INSTRUCTIONS FOR THE TASK: Look through the data below and work out how many lines contain the string "cone". Give the number alone.

--- START ---

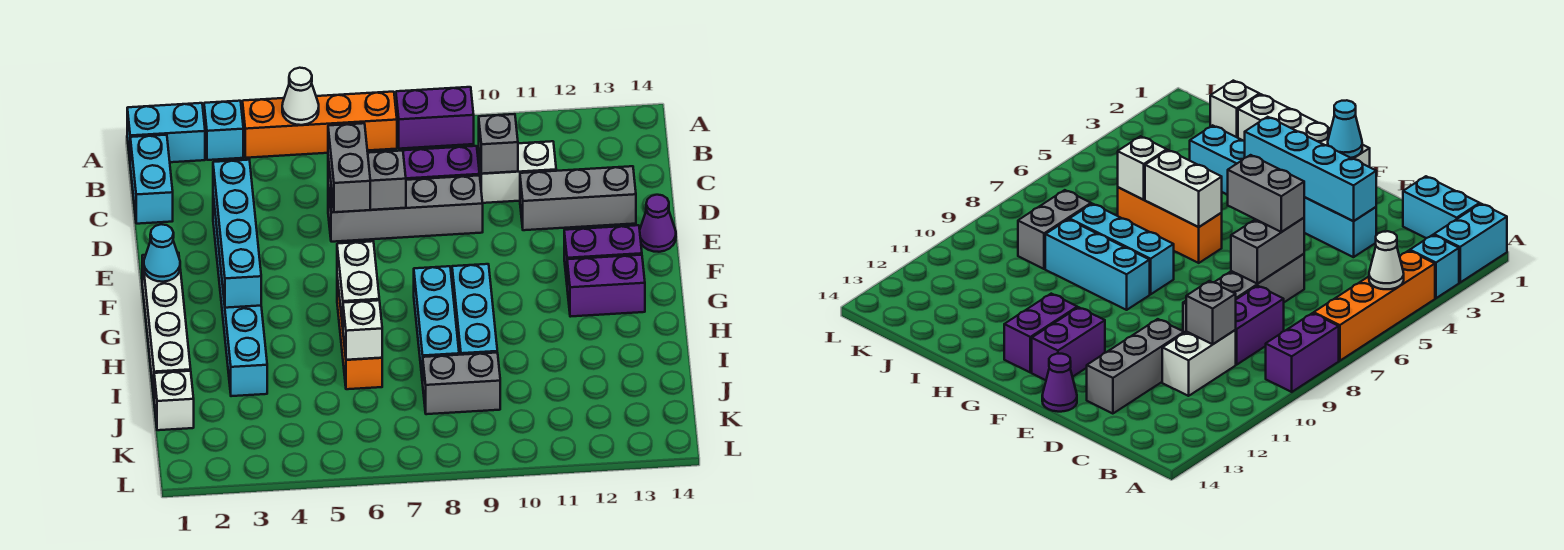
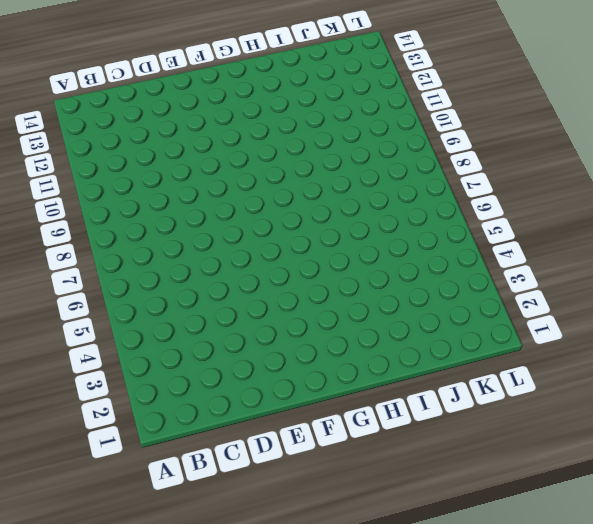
none -> cyan brick A1:A2 level 1
none -> cyan brick A3 level 1
none -> orange brick A4:A7 level 1

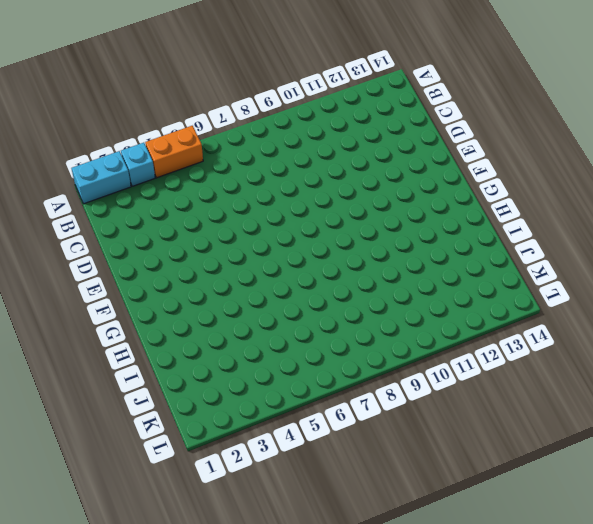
orange brick A4:A5 level 1 -> orange brick A4:A7 level 1
none -> purple brick A8:A9 level 1
none -> cyan brick B1:C1 level 1
none -> purple brick C8:C9 level 1

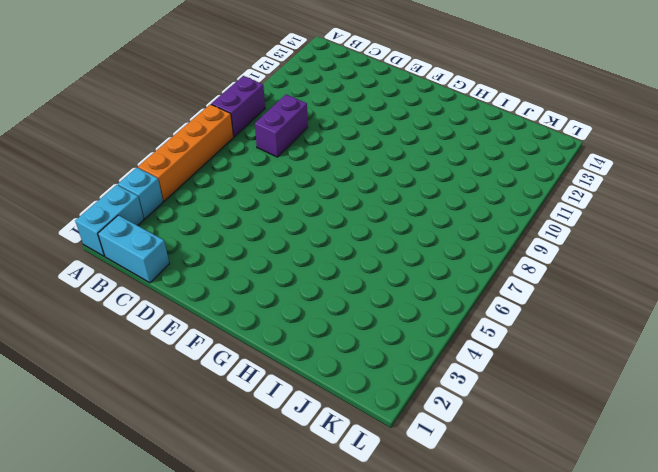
none -> white brick C10:C11 level 1
none -> cyan brick D3:I3 level 1
none -> grey brick D6:D9 level 1

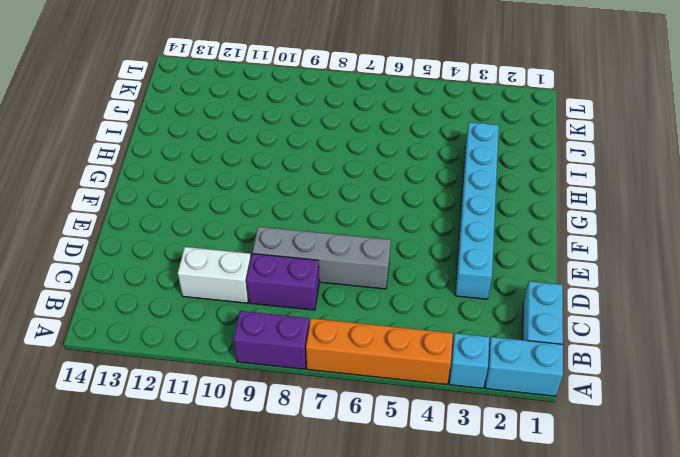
none -> grey brick D11:D13 level 1
none -> purple cone E14 level 1
none -> white brick F1:I1 level 1

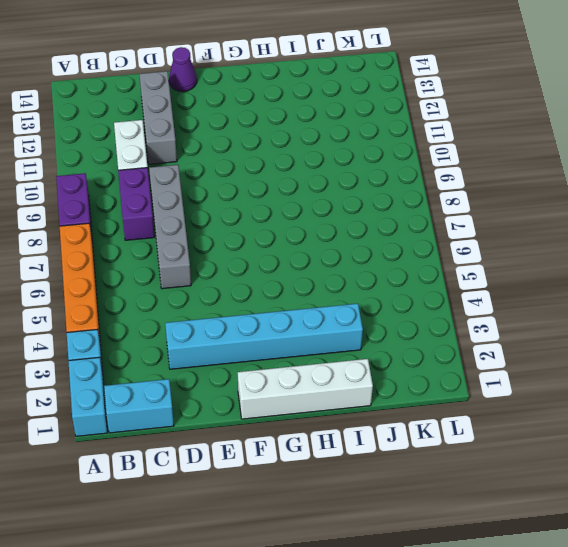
none -> purple brick F12:F13 level 1
none -> orange brick G6:I6 level 1
none -> cyan brick G8:I8 level 1

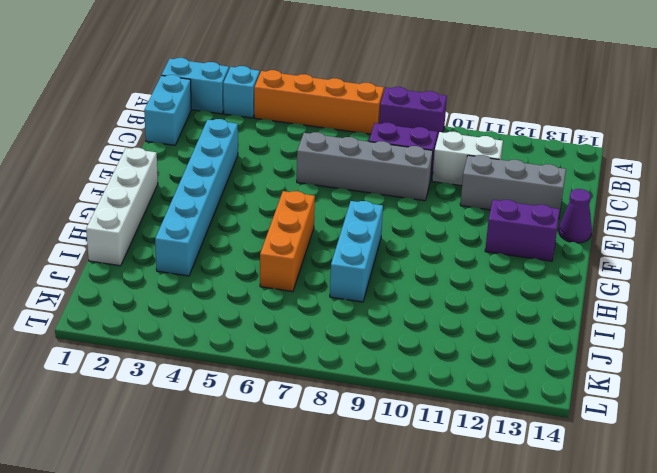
none -> cyan brick G9:I9 level 1
none -> purple brick G12:G13 level 1
none -> white brick J1 level 1

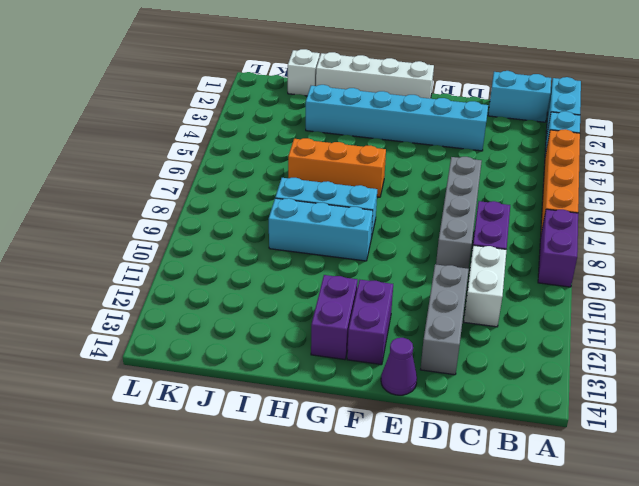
none -> grey brick J8:J9 level 1
none -> white cone A5 level 2
none -> grey brick C10 level 2

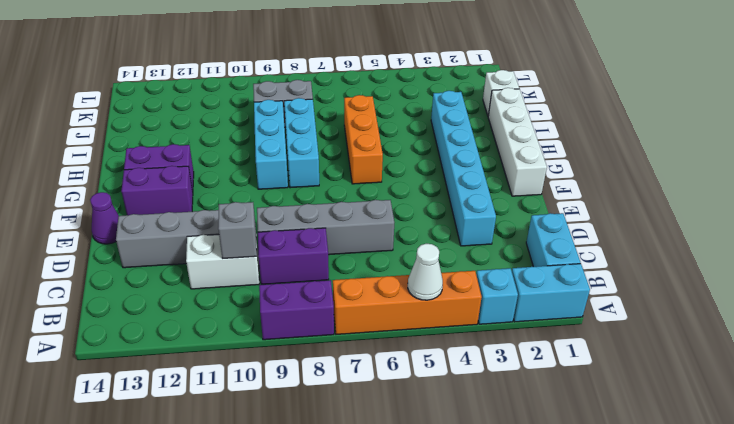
none -> cyan brick D3:G3 level 2
none -> grey brick D6:D7 level 2
none -> cyan cone F1 level 2

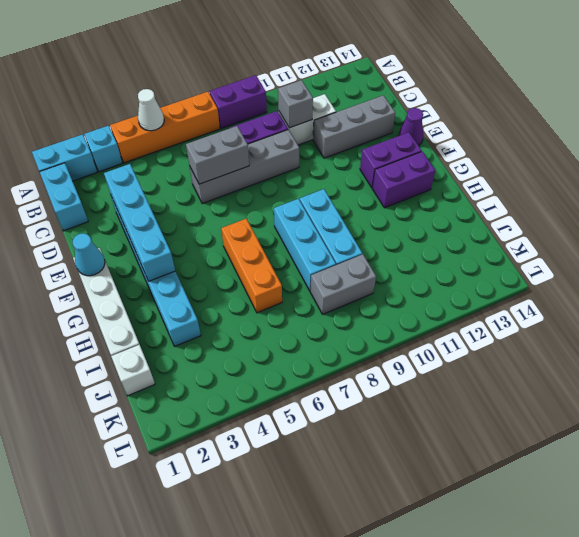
none -> white brick G6:H6 level 2
none -> white brick I6 level 2
none -> grey brick D6:E6 level 3

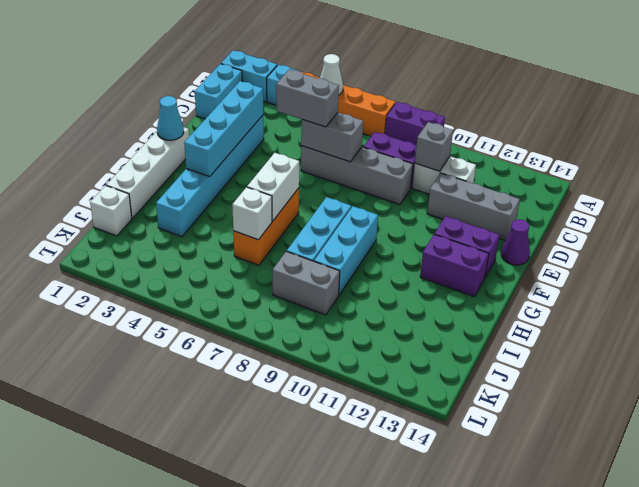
grey brick D5:D6 level 3 -> grey brick D6:E6 level 3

--- END ---

EXERCISE OUTPUT: 3